**Exercise**
Pictures aside, the data must be reproduced exactly.

Input for this task section start

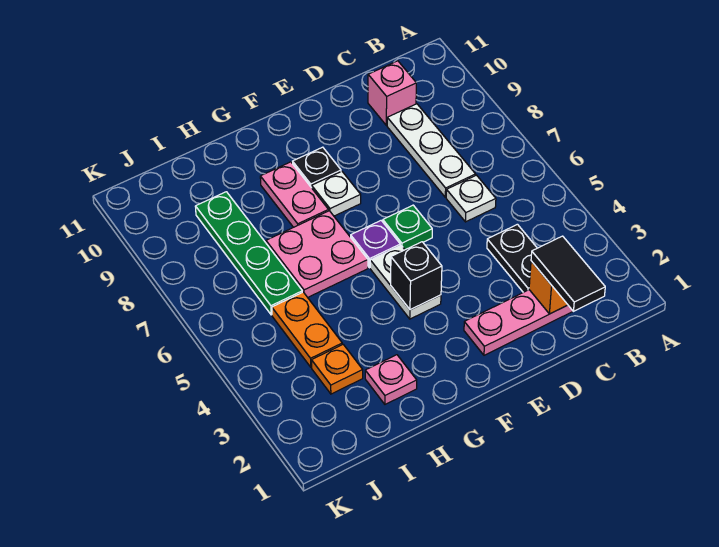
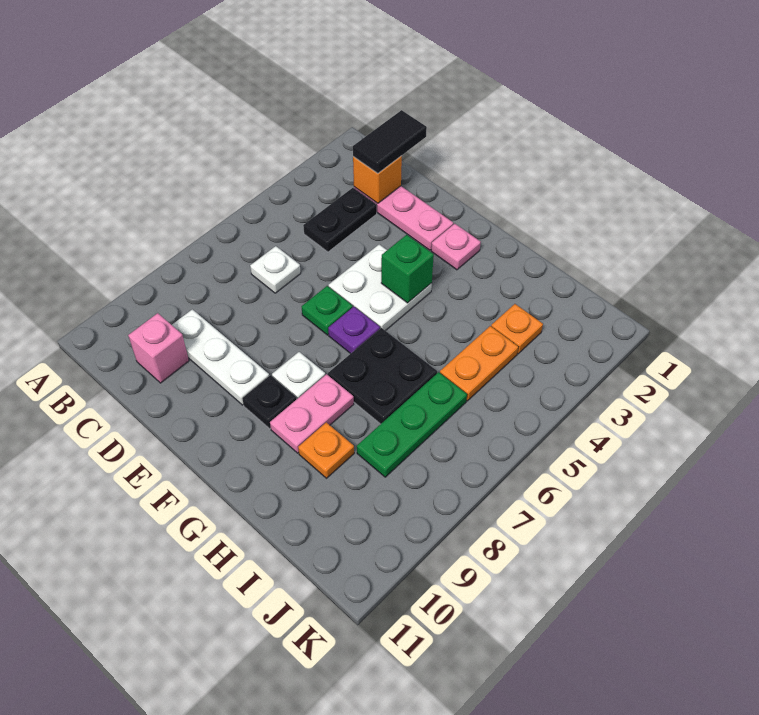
white plate C7:C9 level 1 -> white plate C9:E9 level 1
white plate F4:F5 level 1 -> white plate E4:F5 level 1
black brick F4 level 2 -> green brick F4 level 2
pink plate G6:H7 level 1 -> black plate G6:H7 level 1
pink plate H2 level 1 -> pink plate F2 level 1
none -> orange plate H9 level 1
green plate I6:I9 level 1 -> green plate I6:I8 level 1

Input for this task section end

**Task result**
white plate C7:C9 level 1 -> white plate C9:E9 level 1
white plate F4:F5 level 1 -> white plate E4:F5 level 1
black brick F4 level 2 -> green brick F4 level 2
pink plate G6:H7 level 1 -> black plate G6:H7 level 1
pink plate H2 level 1 -> pink plate F2 level 1
none -> orange plate H9 level 1
green plate I6:I9 level 1 -> green plate I6:I8 level 1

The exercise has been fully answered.